[Spatial object tracking data]
□ □ □ □ □

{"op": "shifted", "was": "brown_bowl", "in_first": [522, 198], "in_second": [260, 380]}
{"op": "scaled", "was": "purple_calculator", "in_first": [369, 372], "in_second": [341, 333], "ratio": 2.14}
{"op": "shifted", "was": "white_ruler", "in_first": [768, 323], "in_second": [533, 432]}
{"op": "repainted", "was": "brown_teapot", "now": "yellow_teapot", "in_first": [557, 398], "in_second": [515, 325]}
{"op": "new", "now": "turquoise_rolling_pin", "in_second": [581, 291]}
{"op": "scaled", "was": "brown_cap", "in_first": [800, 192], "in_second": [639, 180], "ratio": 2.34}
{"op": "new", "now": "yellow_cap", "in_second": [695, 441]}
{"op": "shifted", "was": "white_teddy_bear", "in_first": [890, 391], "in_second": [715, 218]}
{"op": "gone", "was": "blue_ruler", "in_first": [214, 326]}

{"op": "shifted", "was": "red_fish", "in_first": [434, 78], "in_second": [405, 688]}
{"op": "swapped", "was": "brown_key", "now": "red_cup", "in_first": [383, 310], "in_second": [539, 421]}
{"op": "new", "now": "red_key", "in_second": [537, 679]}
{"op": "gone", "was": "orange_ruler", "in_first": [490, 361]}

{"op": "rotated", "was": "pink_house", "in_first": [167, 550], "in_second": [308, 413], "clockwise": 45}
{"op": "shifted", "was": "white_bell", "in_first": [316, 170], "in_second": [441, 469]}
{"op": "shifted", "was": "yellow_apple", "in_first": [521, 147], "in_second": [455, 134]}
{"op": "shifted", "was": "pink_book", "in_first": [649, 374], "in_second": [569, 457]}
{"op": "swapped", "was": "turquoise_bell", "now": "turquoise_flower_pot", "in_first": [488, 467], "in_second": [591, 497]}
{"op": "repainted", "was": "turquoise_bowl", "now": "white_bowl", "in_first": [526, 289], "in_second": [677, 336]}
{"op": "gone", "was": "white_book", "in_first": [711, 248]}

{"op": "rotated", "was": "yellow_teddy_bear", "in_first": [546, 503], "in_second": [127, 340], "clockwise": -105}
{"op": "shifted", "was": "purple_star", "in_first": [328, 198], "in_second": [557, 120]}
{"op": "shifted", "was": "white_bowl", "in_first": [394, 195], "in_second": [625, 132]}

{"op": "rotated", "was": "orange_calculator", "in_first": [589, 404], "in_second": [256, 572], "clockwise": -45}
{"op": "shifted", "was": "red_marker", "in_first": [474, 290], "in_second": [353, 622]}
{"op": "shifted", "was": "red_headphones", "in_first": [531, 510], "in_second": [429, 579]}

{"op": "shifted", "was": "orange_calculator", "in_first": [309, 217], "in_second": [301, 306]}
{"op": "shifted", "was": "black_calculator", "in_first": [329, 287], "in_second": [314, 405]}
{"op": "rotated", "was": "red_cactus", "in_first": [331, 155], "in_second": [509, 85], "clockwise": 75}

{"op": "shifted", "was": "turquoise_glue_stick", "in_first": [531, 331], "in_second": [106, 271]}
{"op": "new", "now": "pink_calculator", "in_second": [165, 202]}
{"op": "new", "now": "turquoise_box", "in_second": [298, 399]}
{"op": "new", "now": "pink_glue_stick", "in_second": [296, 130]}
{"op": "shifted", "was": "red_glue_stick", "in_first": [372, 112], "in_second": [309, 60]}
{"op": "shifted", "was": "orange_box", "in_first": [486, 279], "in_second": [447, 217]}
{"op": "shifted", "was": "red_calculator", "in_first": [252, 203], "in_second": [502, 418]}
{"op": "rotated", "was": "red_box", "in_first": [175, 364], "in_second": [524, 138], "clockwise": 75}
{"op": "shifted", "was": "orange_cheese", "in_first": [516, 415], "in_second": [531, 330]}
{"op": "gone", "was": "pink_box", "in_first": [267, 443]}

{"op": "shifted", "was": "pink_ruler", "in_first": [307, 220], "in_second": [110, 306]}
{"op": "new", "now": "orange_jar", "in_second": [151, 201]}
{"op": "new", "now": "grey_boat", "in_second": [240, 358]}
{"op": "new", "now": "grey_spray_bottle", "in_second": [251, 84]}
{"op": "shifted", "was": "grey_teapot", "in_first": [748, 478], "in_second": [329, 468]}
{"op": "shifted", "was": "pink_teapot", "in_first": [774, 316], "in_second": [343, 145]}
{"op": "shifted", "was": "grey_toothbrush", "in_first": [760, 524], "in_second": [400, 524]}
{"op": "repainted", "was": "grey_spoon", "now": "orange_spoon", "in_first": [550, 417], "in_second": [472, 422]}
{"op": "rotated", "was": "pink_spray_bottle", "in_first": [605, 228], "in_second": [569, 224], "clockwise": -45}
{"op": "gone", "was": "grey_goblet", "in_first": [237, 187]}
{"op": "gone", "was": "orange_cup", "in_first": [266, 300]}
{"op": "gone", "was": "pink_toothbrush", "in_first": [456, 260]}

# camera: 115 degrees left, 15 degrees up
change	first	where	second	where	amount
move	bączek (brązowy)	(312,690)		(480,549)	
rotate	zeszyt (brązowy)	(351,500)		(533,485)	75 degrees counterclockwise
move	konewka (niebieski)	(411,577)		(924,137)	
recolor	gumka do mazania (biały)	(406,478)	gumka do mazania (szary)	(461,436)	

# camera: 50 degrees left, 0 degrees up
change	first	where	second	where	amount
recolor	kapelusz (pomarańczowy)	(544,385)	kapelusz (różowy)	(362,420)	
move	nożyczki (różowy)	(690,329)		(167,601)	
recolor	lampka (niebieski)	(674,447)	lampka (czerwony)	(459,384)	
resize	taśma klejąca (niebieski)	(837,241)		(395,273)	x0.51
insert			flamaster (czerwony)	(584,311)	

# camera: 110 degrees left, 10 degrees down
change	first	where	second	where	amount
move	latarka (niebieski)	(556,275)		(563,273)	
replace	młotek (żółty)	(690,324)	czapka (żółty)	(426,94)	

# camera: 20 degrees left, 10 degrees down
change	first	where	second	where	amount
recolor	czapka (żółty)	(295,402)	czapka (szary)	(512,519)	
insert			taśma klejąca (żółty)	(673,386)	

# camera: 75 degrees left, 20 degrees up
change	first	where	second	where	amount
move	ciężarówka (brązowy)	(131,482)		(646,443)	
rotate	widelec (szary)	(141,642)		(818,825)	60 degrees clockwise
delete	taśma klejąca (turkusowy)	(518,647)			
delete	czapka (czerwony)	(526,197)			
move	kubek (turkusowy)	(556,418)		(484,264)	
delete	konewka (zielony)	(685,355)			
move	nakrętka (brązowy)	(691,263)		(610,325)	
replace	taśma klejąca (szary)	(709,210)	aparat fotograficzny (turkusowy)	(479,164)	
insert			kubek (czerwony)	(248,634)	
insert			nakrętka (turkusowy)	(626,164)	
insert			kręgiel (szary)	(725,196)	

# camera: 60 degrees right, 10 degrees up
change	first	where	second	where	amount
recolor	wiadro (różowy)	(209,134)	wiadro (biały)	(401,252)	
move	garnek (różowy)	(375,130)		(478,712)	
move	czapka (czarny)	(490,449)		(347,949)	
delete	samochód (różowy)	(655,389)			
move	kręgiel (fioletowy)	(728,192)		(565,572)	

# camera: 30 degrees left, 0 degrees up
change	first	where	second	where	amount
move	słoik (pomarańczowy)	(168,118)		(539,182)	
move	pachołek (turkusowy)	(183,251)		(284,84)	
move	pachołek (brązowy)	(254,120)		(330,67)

□ □ □ □ □

**Required action:** From the records above, pull out every line containing the word "ratio".

**Expected output:**
{"op": "scaled", "was": "purple_calculator", "in_first": [369, 372], "in_second": [341, 333], "ratio": 2.14}
{"op": "scaled", "was": "brown_cap", "in_first": [800, 192], "in_second": [639, 180], "ratio": 2.34}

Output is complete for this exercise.